(Beginning of PROVIDED DATA)
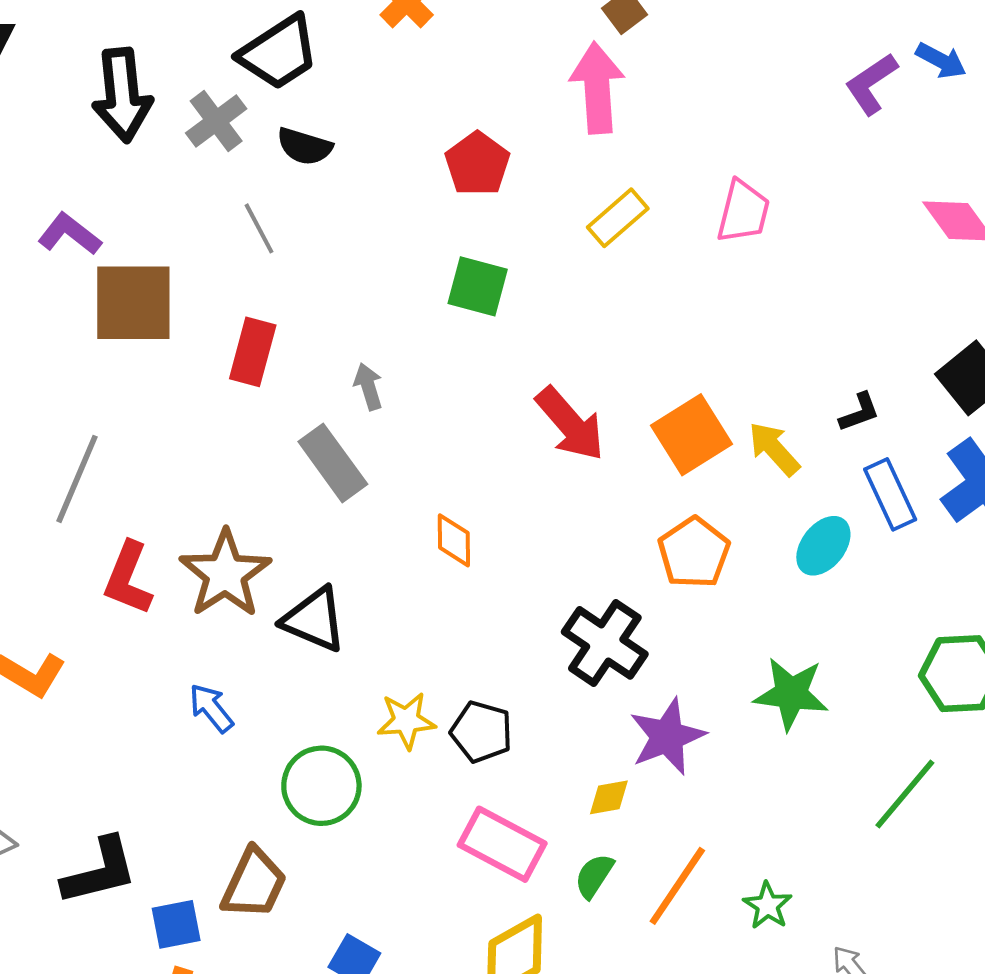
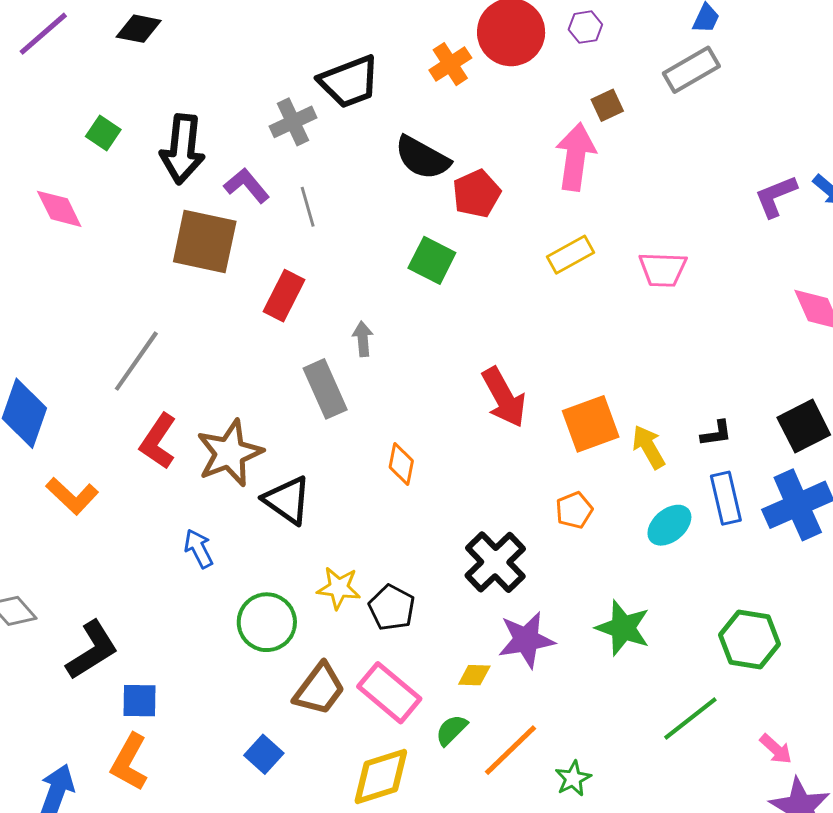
black arrow: (122, 95) -> (182, 149), moved
black semicircle: (304, 146) -> (422, 158), moved, size x1.4
pink trapezoid: (743, 212) -> (663, 269), turned 66
purple L-shape: (69, 234) -> (247, 186), moved
green square: (478, 286) -> (432, 260), moved
orange pentagon: (694, 553) -> (574, 510), size x0.7
black L-shape: (100, 871) -> (92, 650), turned -30
brown trapezoid: (254, 884) -> (319, 689), moved

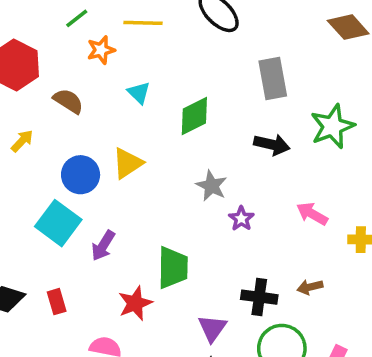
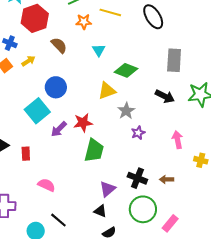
green diamond: (194, 116) -> (126, 70), turned 35
yellow triangle: (128, 163) -> (107, 91), moved
pink arrow: (312, 214) -> (178, 140), turned 36
red star: (135, 303) -> (83, 123), moved

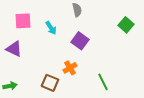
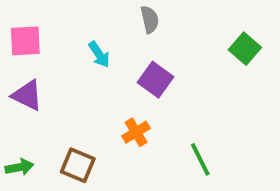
pink square: (23, 21) -> (25, 41), moved
brown square: (50, 83) -> (78, 165), moved

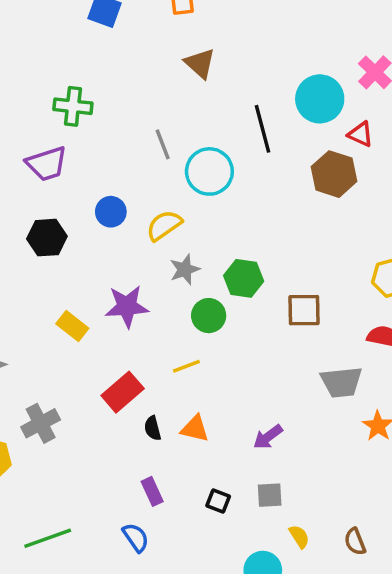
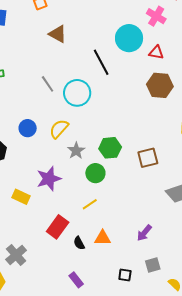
brown hexagon: (334, 174) -> (160, 85), moved
purple rectangle: (152, 491) -> (76, 280), moved

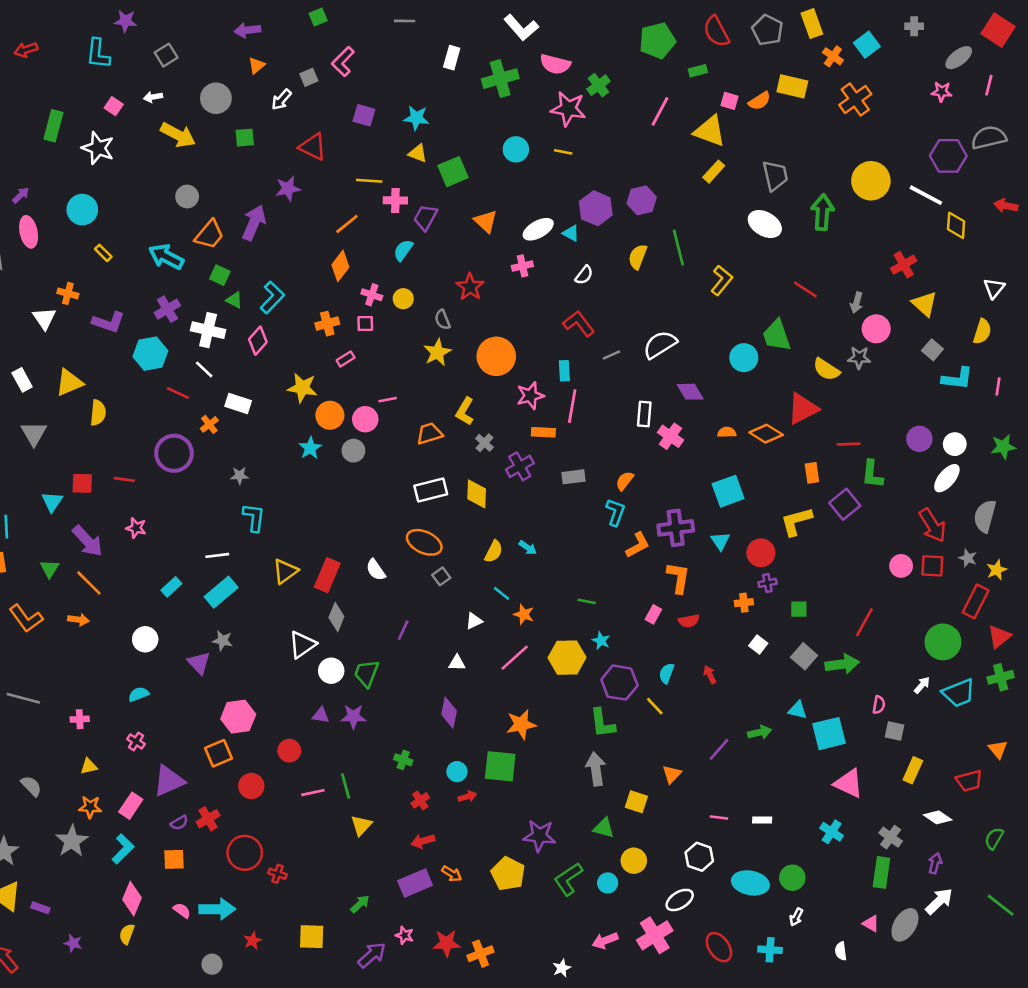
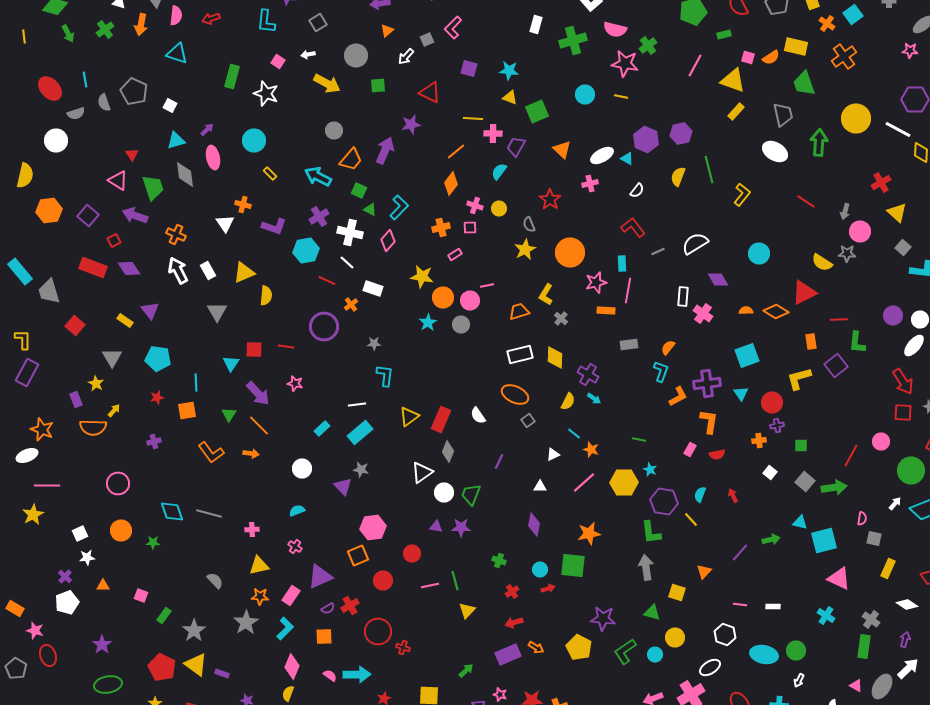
green trapezoid: (777, 335) -> (804, 84), moved
purple cross: (520, 466) -> (588, 374), moved, turned -30
pink circle: (901, 566) -> (881, 442), moved
yellow triangle: (89, 766) -> (259, 566), size x1.5

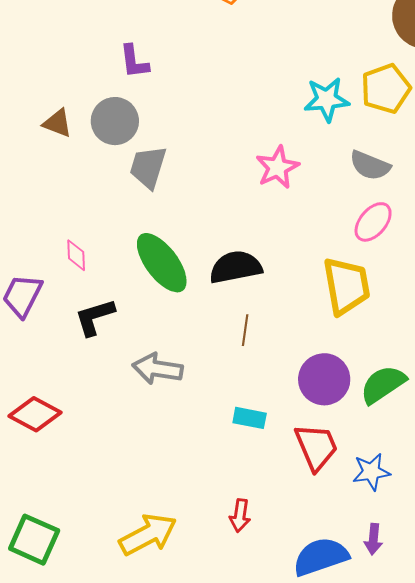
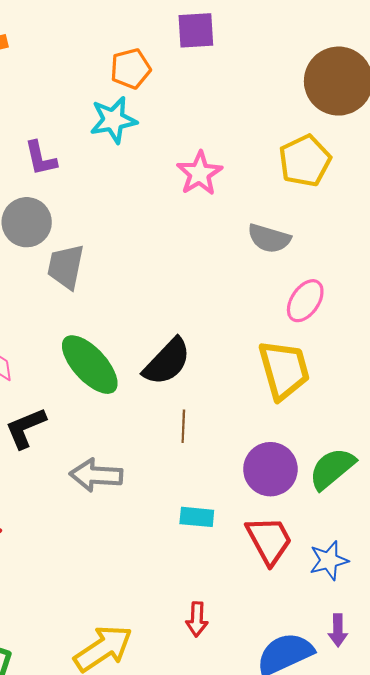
cyan star: (327, 99) -> (113, 120), moved
gray semicircle: (370, 165) -> (269, 238), moved
pink star: (277, 167) -> (199, 173), moved
black semicircle: (236, 267) -> (167, 362), turned 150

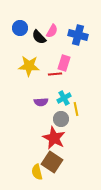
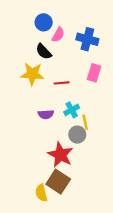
blue circle: (20, 28) -> (44, 22), moved
black semicircle: (39, 37) -> (44, 52), moved
pink rectangle: (64, 63) -> (94, 73), moved
gray circle: (61, 119) -> (77, 135), moved

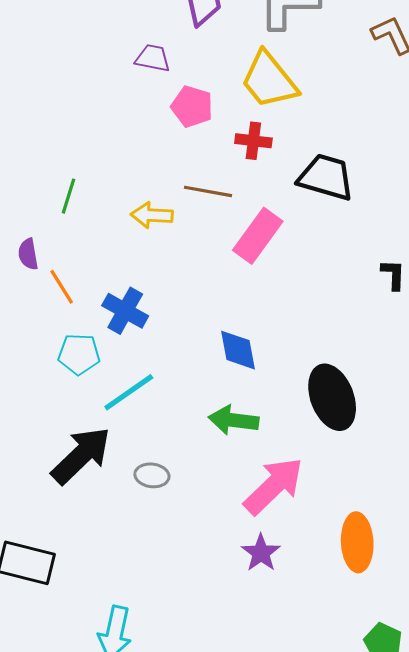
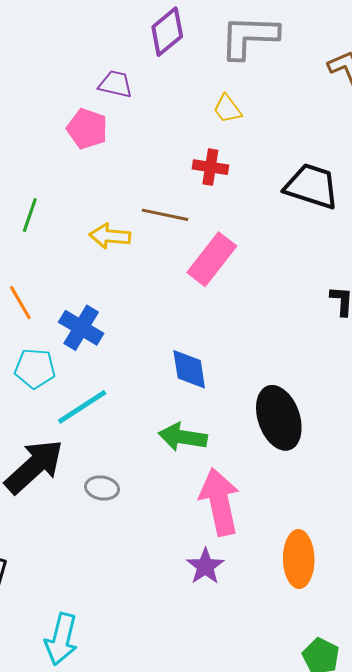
yellow trapezoid: (269, 80) -> (227, 109), size x0.5
pink pentagon: (192, 107) -> (87, 129), moved
black trapezoid: (326, 177) -> (312, 186), moved
pink arrow: (274, 486) -> (219, 502), turned -60

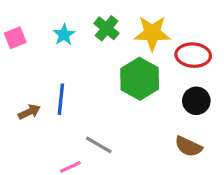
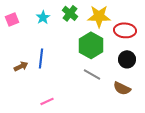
(End of PROVIDED DATA)
Every line above should be reproduced exactly, please, with no pictures included.

black arrow: (122, 95) -> (182, 149), moved
black semicircle: (304, 146) -> (422, 158), moved, size x1.4
pink trapezoid: (743, 212) -> (663, 269), turned 66
purple L-shape: (69, 234) -> (247, 186), moved
green square: (478, 286) -> (432, 260), moved
orange pentagon: (694, 553) -> (574, 510), size x0.7
black L-shape: (100, 871) -> (92, 650), turned -30
brown trapezoid: (254, 884) -> (319, 689), moved

green diamond: (194, 116) -> (126, 70), turned 35
yellow triangle: (128, 163) -> (107, 91), moved
pink arrow: (312, 214) -> (178, 140), turned 36
red star: (135, 303) -> (83, 123), moved

pink square: (23, 21) -> (25, 41), moved
brown square: (50, 83) -> (78, 165), moved

brown hexagon: (334, 174) -> (160, 85), moved
purple rectangle: (152, 491) -> (76, 280), moved

green trapezoid: (777, 335) -> (804, 84), moved
purple cross: (520, 466) -> (588, 374), moved, turned -30
pink circle: (901, 566) -> (881, 442), moved
yellow triangle: (89, 766) -> (259, 566), size x1.5

cyan star: (327, 99) -> (113, 120), moved
gray semicircle: (370, 165) -> (269, 238), moved
pink star: (277, 167) -> (199, 173), moved
black semicircle: (236, 267) -> (167, 362), turned 150

blue circle: (20, 28) -> (44, 22), moved
black semicircle: (39, 37) -> (44, 52), moved
pink rectangle: (64, 63) -> (94, 73), moved
gray circle: (61, 119) -> (77, 135), moved

yellow trapezoid: (269, 80) -> (227, 109), size x0.5
pink pentagon: (192, 107) -> (87, 129), moved
black trapezoid: (326, 177) -> (312, 186), moved
pink arrow: (274, 486) -> (219, 502), turned -60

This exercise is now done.